• [ABOUT THIS TASK] Reproduce exactly the lines from the one containing "none -> turquoise ring [264,241,332,306]" through the last line of the data, both ends included.

• [DATA IN THIS EXERCISE]
-- Opening Marker --

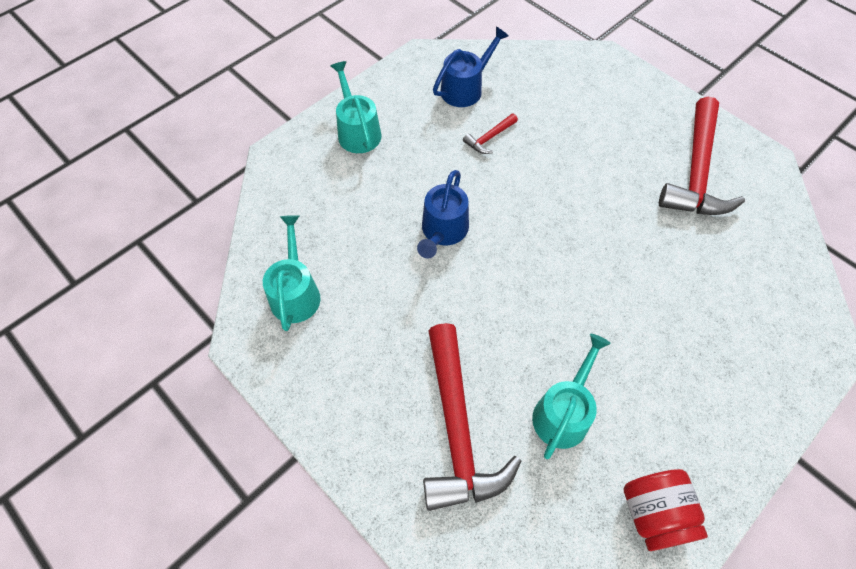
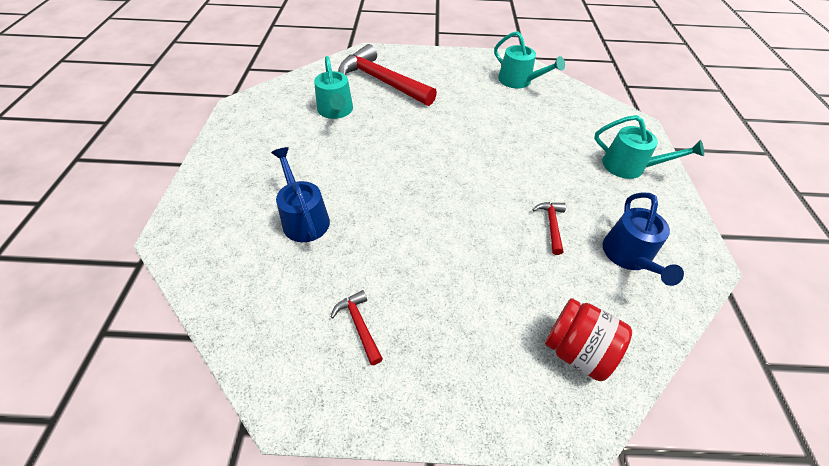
camera: 135 degrees right, 10 degrees down
blue watering can [417,170,469,259] -> blue watering can moved to [271,147,330,242]
red jar [623,469,708,551] -> red jar moved to [545,298,632,381]
red hammer [659,97,745,215] -> red hammer [331,290,383,365], size x0.43

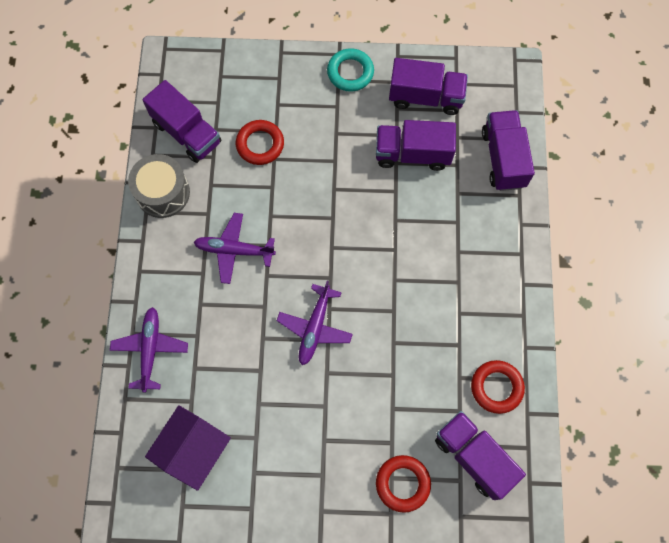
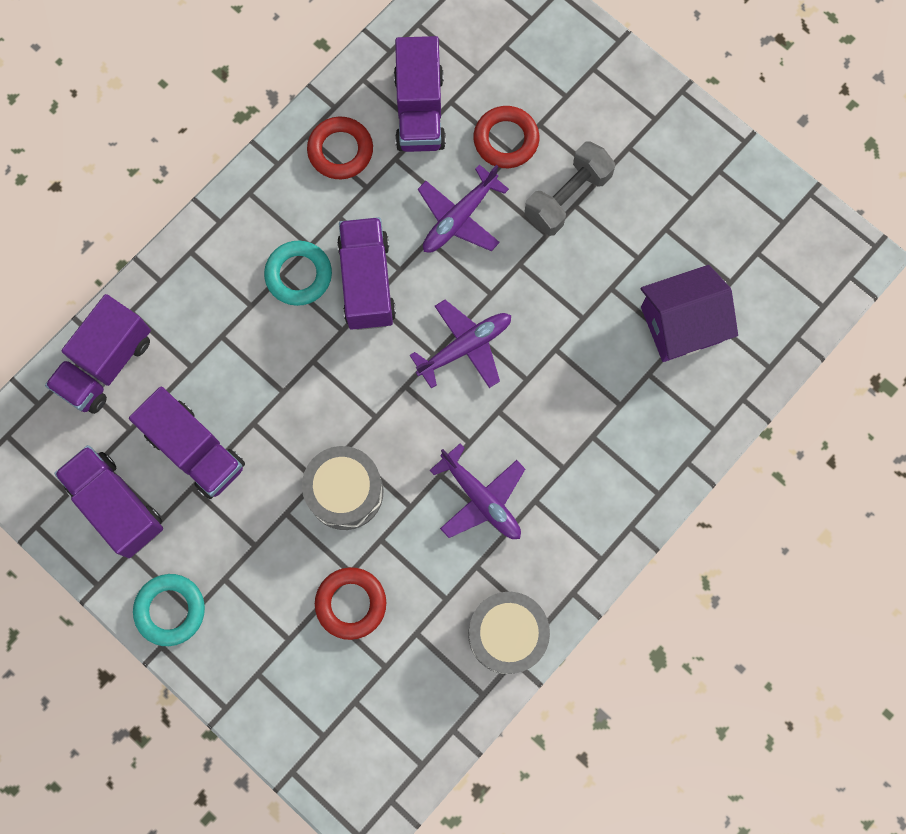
camera: 140 degrees left, 5 degrees up
purple plane [110,307,188,392] -> purple plane moved to [418,165,509,253]
purple truck [142,80,221,163] -> purple truck moved to [337,217,396,330]
none -> turquoise ring [264,241,332,306]
none -> grey drum [302,446,383,530]
none -> grey dumbbell [524,141,615,236]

-- Closing Marker --

• [TASK OUTPUT]
none -> turquoise ring [264,241,332,306]
none -> grey drum [302,446,383,530]
none -> grey dumbbell [524,141,615,236]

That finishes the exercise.